> [RECORDS FOR THIS EXERCISE]
________________
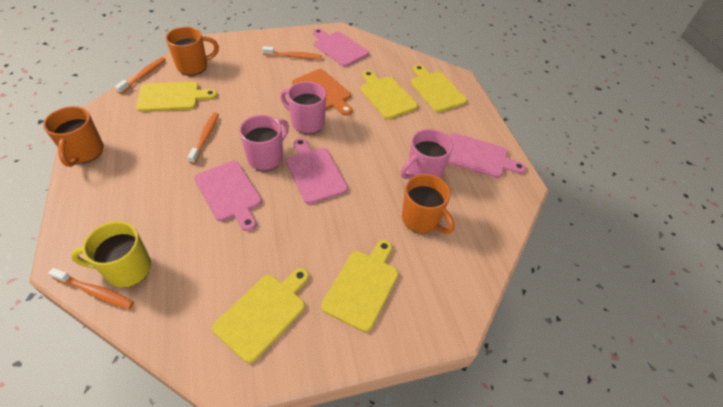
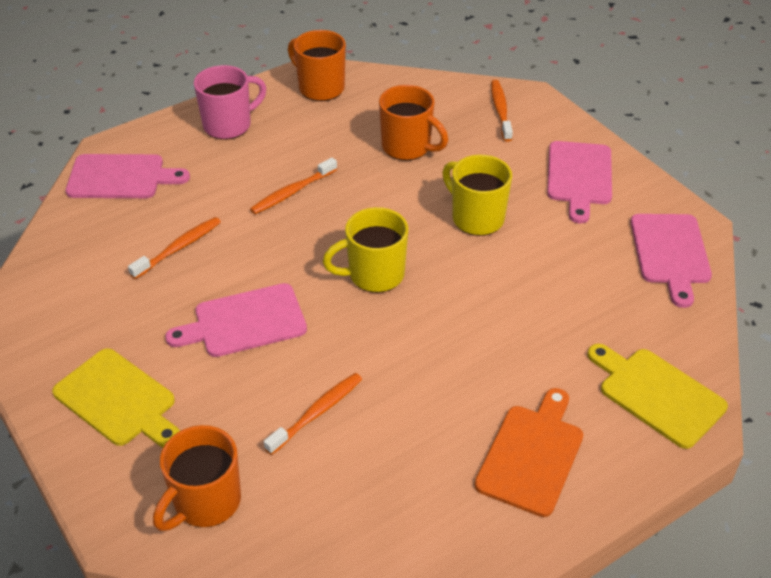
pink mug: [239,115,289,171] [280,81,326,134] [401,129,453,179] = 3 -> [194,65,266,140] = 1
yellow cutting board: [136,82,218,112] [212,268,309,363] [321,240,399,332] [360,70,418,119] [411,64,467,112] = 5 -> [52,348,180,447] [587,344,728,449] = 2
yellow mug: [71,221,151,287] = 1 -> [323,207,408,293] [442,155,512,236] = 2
________________
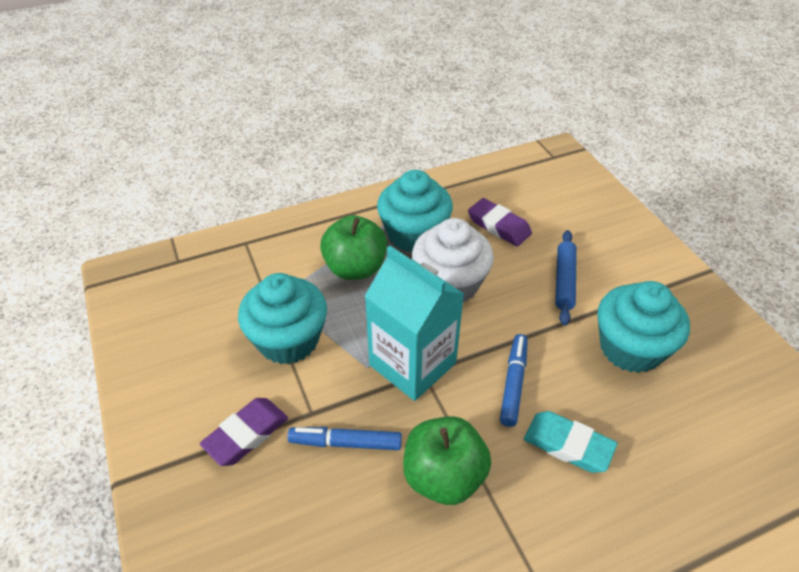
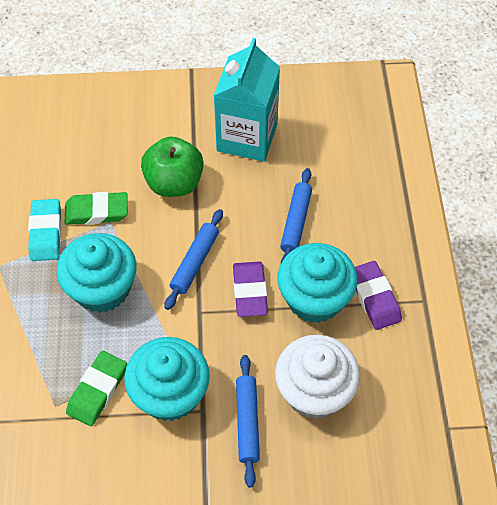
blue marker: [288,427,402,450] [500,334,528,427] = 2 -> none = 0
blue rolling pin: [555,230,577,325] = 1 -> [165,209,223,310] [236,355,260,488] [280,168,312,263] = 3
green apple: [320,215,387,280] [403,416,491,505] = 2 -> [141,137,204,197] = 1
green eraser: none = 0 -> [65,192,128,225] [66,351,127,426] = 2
________________
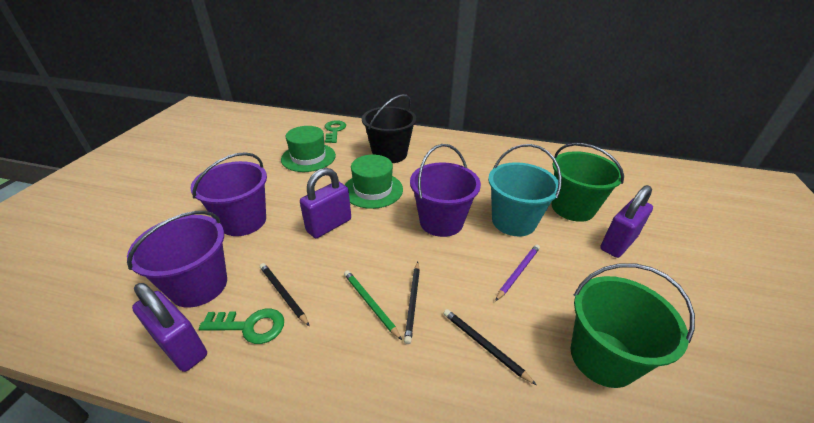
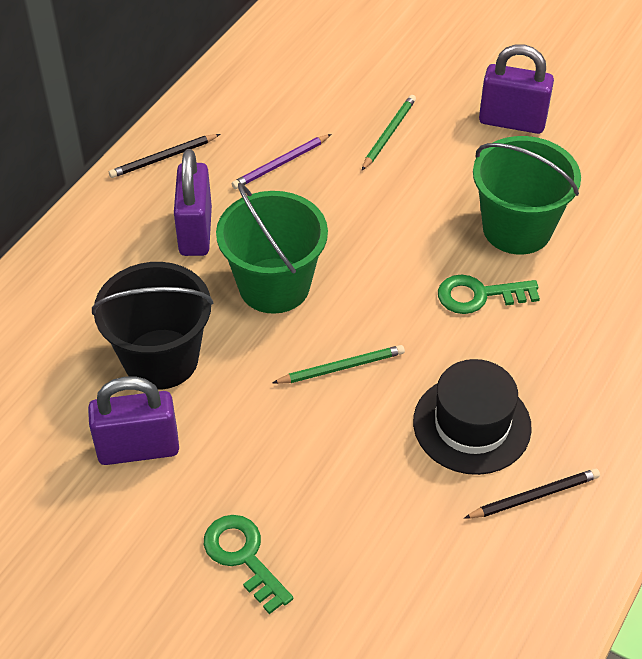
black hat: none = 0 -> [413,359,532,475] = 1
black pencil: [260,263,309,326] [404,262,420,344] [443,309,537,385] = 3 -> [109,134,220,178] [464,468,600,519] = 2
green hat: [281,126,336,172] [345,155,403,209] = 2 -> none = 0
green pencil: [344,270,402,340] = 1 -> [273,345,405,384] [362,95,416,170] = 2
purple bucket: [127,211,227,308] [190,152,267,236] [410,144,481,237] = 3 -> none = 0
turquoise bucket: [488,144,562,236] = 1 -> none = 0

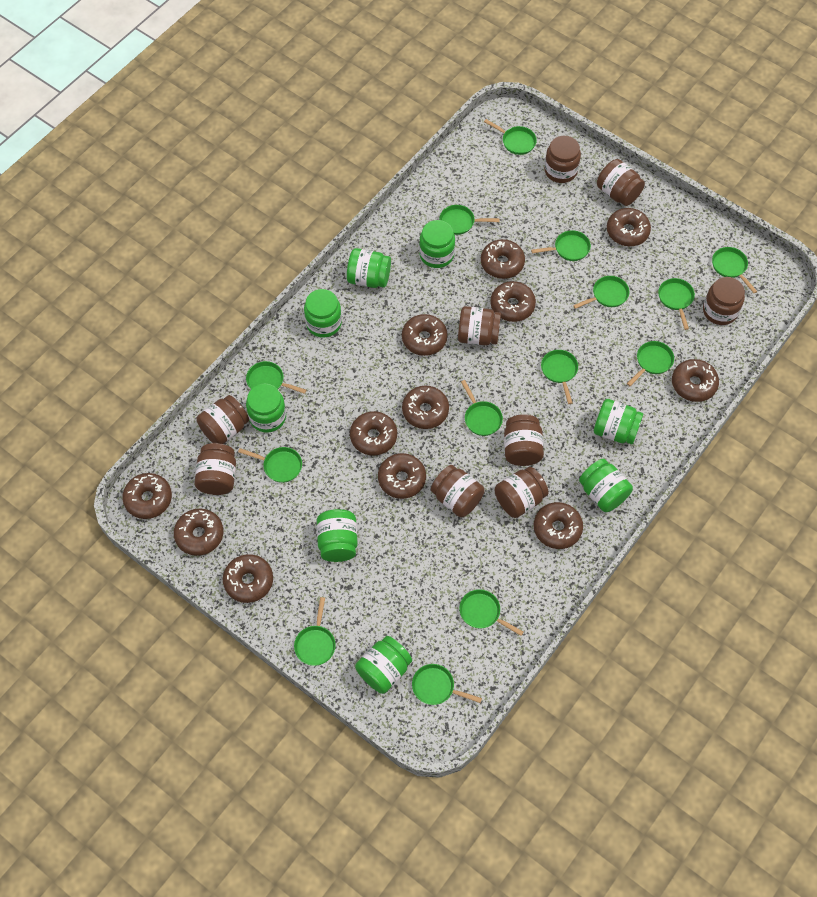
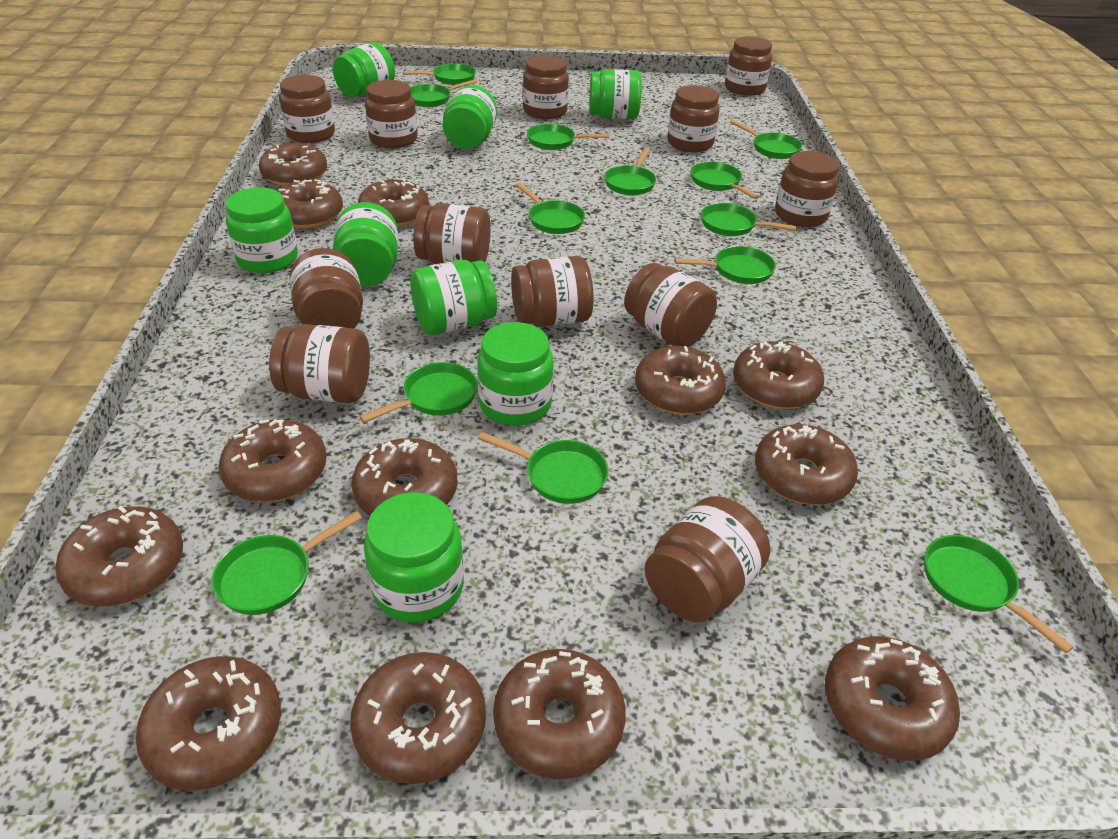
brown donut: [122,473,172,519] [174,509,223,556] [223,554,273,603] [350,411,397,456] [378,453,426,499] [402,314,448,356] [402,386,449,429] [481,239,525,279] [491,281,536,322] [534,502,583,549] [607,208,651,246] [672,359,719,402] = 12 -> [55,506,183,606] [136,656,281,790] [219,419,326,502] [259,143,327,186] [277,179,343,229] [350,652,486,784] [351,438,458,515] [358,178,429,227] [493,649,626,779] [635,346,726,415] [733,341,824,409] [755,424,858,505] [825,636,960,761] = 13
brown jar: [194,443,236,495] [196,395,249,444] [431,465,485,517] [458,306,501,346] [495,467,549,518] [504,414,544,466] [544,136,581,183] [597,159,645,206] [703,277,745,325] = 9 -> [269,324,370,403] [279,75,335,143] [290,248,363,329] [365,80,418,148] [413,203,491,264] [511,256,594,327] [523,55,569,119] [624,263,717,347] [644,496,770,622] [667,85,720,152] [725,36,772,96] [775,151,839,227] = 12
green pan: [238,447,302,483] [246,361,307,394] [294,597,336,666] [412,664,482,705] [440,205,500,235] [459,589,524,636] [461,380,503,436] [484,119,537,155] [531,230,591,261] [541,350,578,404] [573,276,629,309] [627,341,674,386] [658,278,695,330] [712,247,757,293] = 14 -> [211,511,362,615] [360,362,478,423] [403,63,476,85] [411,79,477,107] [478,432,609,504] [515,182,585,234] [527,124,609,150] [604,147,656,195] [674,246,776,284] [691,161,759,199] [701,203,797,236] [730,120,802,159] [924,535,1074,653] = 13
________________
> [EXERCISE BRIEF]
Within the listing above, the stretch from the line with "black pencil: [260,263,309,326]" down to the line with "brown jar: [194,443,236,495]" is to be given again exactly, end lines included and pictures excluded.

> [EXERCISE OUTPUT]
black pencil: [260,263,309,326] [404,262,420,344] [443,309,537,385] = 3 -> [109,134,220,178] [464,468,600,519] = 2
green hat: [281,126,336,172] [345,155,403,209] = 2 -> none = 0
green pencil: [344,270,402,340] = 1 -> [273,345,405,384] [362,95,416,170] = 2
purple bucket: [127,211,227,308] [190,152,267,236] [410,144,481,237] = 3 -> none = 0
turquoise bucket: [488,144,562,236] = 1 -> none = 0

brown donut: [122,473,172,519] [174,509,223,556] [223,554,273,603] [350,411,397,456] [378,453,426,499] [402,314,448,356] [402,386,449,429] [481,239,525,279] [491,281,536,322] [534,502,583,549] [607,208,651,246] [672,359,719,402] = 12 -> [55,506,183,606] [136,656,281,790] [219,419,326,502] [259,143,327,186] [277,179,343,229] [350,652,486,784] [351,438,458,515] [358,178,429,227] [493,649,626,779] [635,346,726,415] [733,341,824,409] [755,424,858,505] [825,636,960,761] = 13
brown jar: [194,443,236,495] [196,395,249,444] [431,465,485,517] [458,306,501,346] [495,467,549,518] [504,414,544,466] [544,136,581,183] [597,159,645,206] [703,277,745,325] = 9 -> [269,324,370,403] [279,75,335,143] [290,248,363,329] [365,80,418,148] [413,203,491,264] [511,256,594,327] [523,55,569,119] [624,263,717,347] [644,496,770,622] [667,85,720,152] [725,36,772,96] [775,151,839,227] = 12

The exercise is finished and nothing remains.